WORK TO COMPLETE
Down to the last line, set down the material below exactly, excluding pictures.

DATASET EXTRACT
◇ ◇ ◇ ◇ ◇
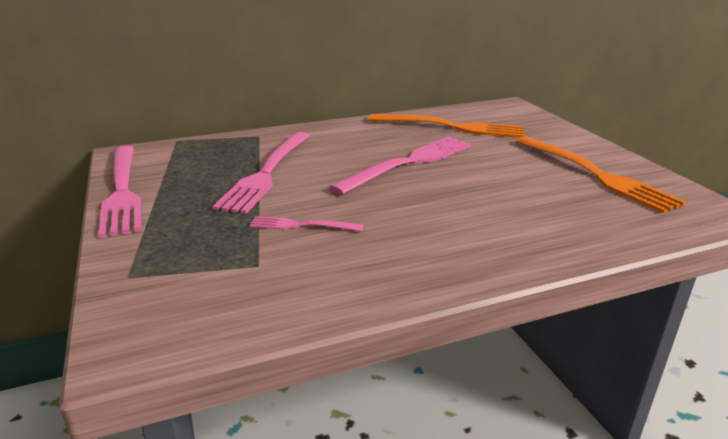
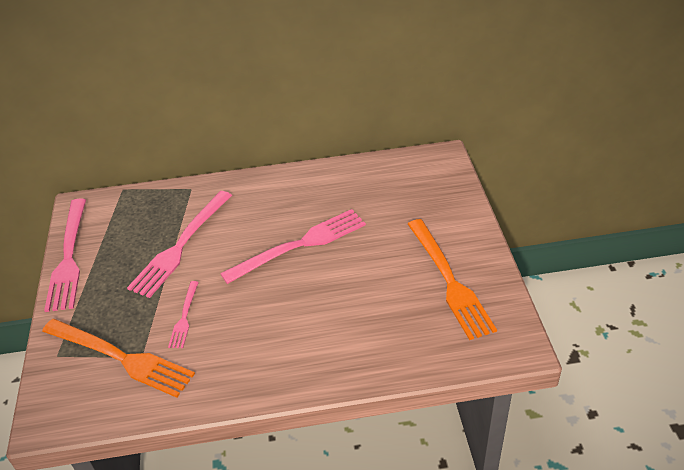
camera: 15 degrees right, 15 degrees up
(301, 225) = (184, 317): pink fork -> pink fork turned 105 degrees counterclockwise
(452, 127) = (365, 191): orange fork -> orange fork (121, 358)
◇ ◇ ◇ ◇ ◇
REPLY TO THE TASK
camera: 15 degrees right, 15 degrees up
(301, 225) = (184, 317): pink fork -> pink fork turned 105 degrees counterclockwise
(452, 127) = (365, 191): orange fork -> orange fork (121, 358)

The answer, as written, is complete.